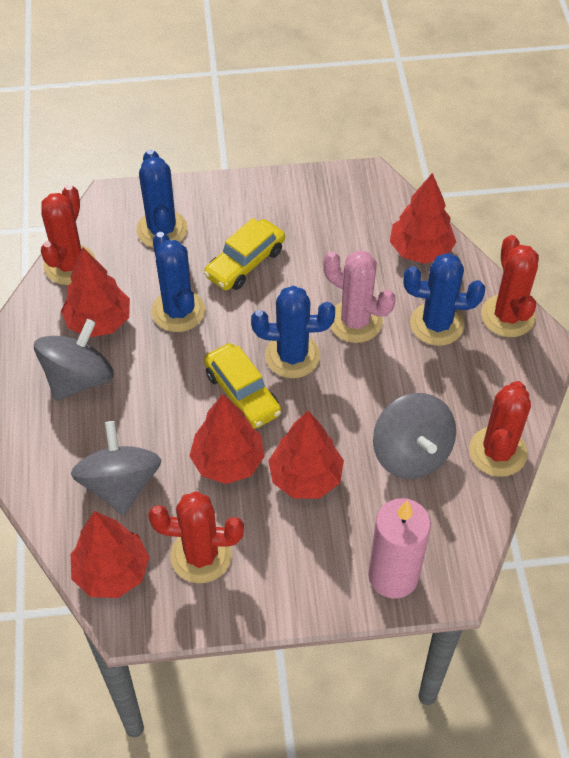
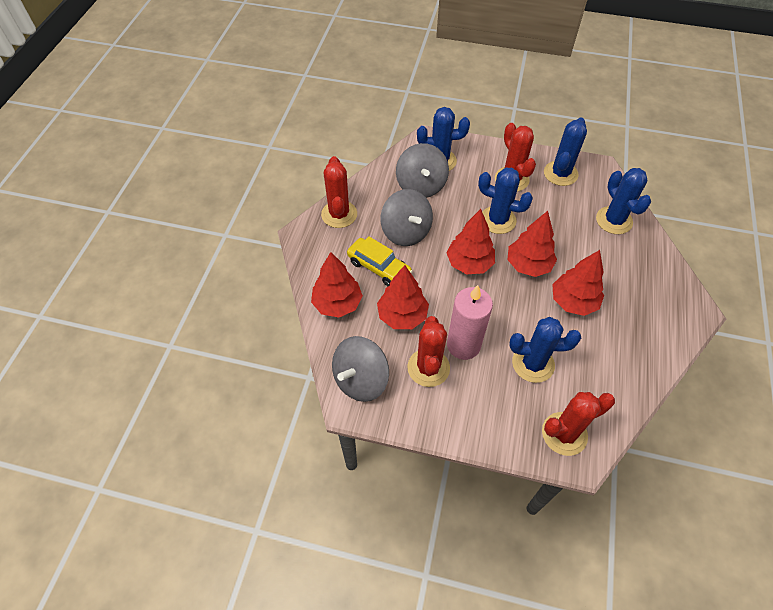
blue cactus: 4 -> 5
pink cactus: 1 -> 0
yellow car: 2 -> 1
--
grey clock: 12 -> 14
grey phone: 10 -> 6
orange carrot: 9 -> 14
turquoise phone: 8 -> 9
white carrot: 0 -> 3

PROBLEM REQUIREMENTS
Retype the portion of the data above that starts on the line with "grey clock: 12 -> 14" and finishes on the line with "white carrot: 0 -> 3", including both of those lines.

WRITTEN ANSWER
grey clock: 12 -> 14
grey phone: 10 -> 6
orange carrot: 9 -> 14
turquoise phone: 8 -> 9
white carrot: 0 -> 3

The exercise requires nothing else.